### Work request
With the pictures left out, every record must be reproduced exactly.

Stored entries
++++++++
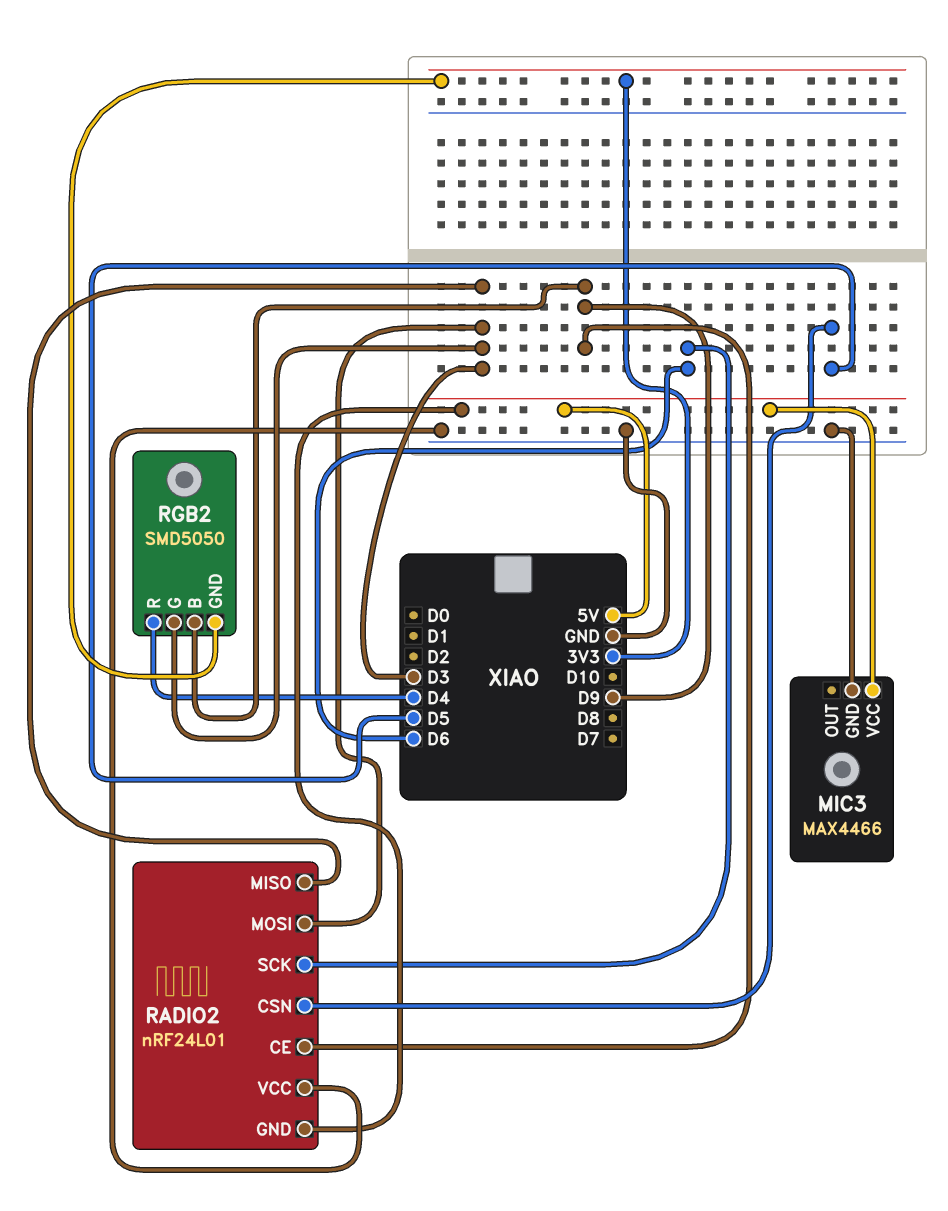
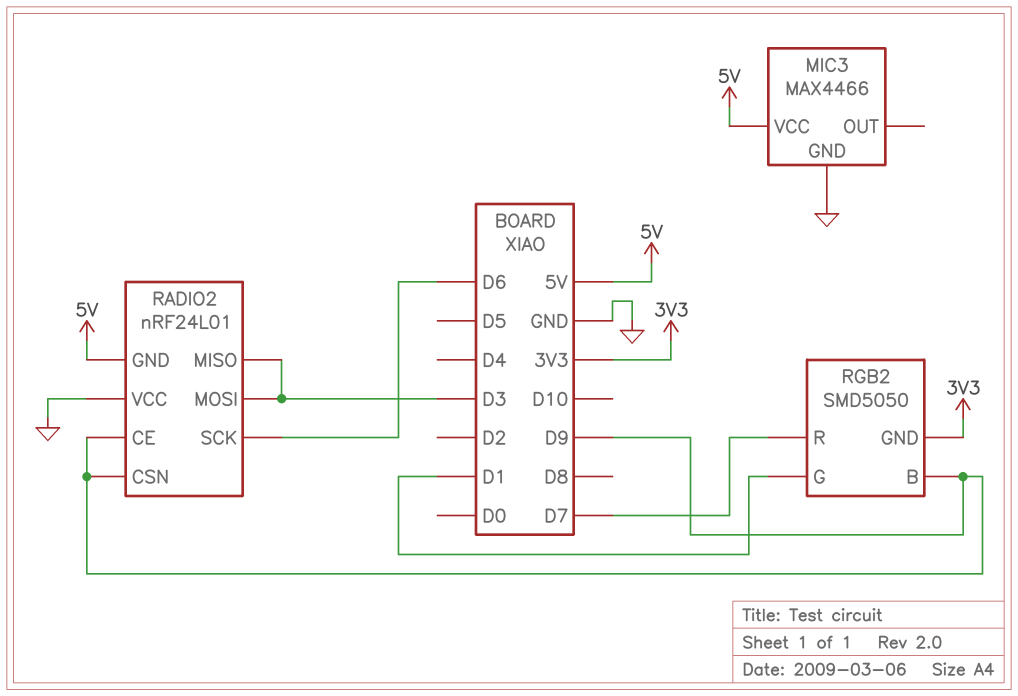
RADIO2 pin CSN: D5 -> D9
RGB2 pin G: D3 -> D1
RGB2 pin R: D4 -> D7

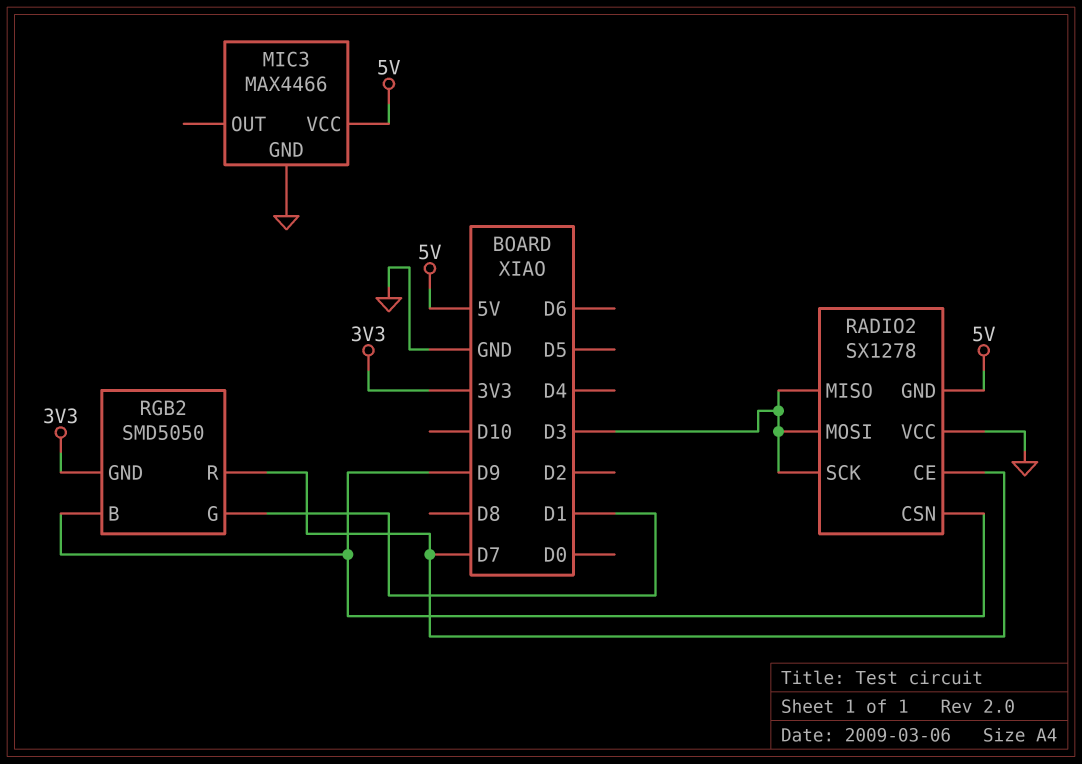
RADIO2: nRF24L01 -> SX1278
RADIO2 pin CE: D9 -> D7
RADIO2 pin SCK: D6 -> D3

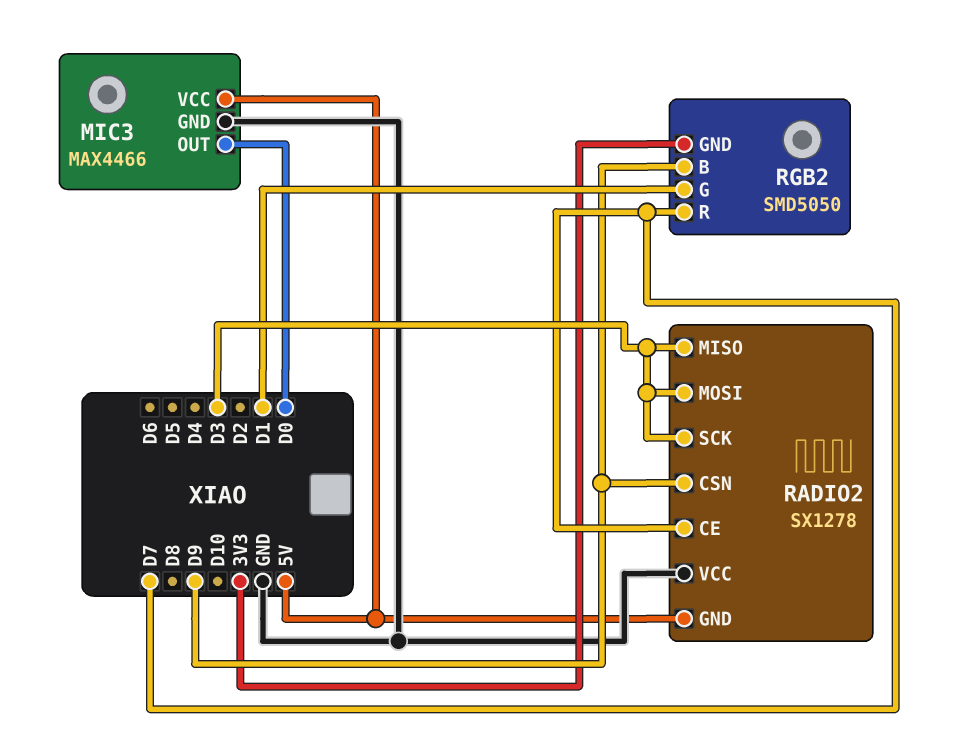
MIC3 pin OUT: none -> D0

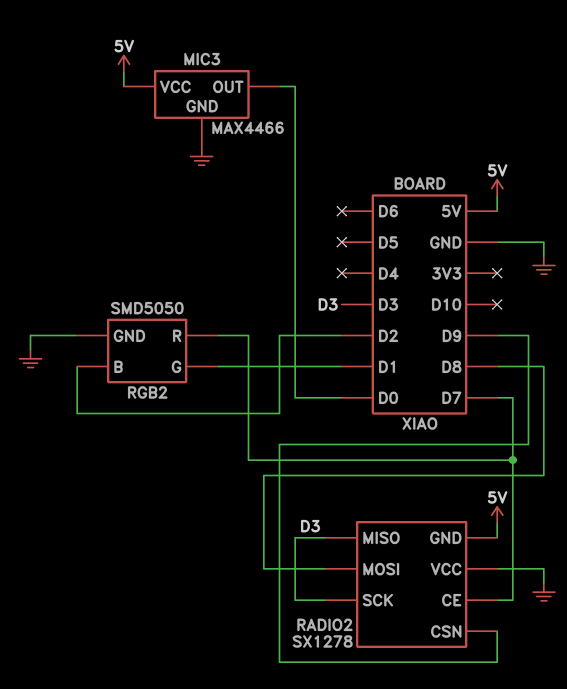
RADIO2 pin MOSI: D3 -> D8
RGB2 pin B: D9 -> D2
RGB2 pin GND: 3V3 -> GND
++++++++
### Response below
RADIO2 pin CSN: D5 -> D9
RGB2 pin G: D3 -> D1
RGB2 pin R: D4 -> D7

RADIO2: nRF24L01 -> SX1278
RADIO2 pin CE: D9 -> D7
RADIO2 pin SCK: D6 -> D3

MIC3 pin OUT: none -> D0

RADIO2 pin MOSI: D3 -> D8
RGB2 pin B: D9 -> D2
RGB2 pin GND: 3V3 -> GND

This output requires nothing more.